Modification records
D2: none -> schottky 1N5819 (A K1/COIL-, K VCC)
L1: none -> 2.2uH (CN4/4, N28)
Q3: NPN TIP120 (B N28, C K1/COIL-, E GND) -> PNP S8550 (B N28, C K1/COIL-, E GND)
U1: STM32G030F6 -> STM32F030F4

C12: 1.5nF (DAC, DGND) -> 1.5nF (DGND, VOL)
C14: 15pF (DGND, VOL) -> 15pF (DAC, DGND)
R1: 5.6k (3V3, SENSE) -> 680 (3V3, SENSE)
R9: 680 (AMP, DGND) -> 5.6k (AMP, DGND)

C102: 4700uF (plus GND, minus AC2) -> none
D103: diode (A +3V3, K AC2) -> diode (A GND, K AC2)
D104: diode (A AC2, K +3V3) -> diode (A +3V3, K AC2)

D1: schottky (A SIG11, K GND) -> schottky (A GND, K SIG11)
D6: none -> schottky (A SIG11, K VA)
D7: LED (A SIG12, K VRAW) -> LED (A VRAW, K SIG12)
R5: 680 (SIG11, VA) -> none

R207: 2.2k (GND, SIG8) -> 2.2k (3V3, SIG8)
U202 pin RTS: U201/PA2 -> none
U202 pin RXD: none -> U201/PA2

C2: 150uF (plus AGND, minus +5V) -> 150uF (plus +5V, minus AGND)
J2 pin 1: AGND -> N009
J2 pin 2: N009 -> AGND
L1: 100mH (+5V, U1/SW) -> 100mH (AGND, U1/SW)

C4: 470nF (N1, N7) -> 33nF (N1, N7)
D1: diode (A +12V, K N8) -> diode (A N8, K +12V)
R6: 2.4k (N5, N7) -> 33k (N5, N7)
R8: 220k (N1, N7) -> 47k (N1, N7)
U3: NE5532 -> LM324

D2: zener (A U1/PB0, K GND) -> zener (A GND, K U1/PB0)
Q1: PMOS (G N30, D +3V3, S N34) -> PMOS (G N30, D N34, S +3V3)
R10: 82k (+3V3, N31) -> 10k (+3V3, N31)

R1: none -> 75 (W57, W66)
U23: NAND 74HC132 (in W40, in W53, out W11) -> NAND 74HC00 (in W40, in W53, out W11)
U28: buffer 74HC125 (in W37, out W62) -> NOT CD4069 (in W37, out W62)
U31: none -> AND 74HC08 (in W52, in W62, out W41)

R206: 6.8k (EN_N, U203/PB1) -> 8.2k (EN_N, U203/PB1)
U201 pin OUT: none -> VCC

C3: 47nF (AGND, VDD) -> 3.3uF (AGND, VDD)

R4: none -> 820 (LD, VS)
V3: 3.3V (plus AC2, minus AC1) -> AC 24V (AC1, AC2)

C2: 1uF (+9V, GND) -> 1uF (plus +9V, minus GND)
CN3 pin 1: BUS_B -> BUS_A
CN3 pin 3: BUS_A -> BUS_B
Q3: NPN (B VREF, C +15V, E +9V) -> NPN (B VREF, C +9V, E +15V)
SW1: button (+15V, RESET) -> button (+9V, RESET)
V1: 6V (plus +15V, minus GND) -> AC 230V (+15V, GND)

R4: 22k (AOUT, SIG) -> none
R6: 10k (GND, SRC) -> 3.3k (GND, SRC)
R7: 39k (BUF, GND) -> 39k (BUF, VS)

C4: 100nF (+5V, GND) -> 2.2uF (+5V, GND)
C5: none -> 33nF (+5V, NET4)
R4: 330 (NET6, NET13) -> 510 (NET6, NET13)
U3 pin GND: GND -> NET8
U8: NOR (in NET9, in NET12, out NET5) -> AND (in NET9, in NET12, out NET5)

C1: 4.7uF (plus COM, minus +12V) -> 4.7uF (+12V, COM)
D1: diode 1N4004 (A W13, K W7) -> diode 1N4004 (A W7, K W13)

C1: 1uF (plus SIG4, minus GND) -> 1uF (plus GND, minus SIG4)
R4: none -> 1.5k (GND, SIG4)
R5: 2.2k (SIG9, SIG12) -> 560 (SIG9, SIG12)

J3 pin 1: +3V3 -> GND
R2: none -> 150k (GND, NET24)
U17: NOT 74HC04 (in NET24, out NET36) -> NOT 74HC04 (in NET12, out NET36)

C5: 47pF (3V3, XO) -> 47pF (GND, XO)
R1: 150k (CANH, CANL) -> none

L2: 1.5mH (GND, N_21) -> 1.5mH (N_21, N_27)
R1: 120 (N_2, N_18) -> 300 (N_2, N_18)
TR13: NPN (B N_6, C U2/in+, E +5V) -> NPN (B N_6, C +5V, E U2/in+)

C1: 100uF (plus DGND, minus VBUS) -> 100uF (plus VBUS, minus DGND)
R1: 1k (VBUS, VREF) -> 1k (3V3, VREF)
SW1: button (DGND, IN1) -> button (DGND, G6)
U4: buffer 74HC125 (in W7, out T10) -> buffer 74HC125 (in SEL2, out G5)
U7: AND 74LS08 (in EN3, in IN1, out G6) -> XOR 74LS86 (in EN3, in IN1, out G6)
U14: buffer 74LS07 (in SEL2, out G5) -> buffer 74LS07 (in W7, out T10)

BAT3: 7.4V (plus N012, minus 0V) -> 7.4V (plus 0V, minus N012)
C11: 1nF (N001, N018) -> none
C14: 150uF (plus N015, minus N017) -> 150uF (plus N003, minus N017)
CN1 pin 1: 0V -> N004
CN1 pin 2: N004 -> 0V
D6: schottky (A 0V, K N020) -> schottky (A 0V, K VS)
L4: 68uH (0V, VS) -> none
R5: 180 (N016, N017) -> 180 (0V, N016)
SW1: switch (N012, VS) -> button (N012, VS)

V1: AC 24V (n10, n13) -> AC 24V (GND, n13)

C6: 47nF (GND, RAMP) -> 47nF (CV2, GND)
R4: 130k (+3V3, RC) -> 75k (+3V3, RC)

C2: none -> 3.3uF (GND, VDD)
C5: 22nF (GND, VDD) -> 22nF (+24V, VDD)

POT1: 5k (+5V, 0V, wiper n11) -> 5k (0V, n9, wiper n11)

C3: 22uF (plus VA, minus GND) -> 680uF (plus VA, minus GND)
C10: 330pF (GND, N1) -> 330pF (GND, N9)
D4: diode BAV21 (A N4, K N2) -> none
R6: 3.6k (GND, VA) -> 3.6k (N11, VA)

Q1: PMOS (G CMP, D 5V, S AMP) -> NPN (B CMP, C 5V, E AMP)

Requirement: Note each line of the entries that has "PMOS" in it, and copy those lines.

Task response:
Q1: PMOS (G N30, D +3V3, S N34) -> PMOS (G N30, D N34, S +3V3)
Q1: PMOS (G CMP, D 5V, S AMP) -> NPN (B CMP, C 5V, E AMP)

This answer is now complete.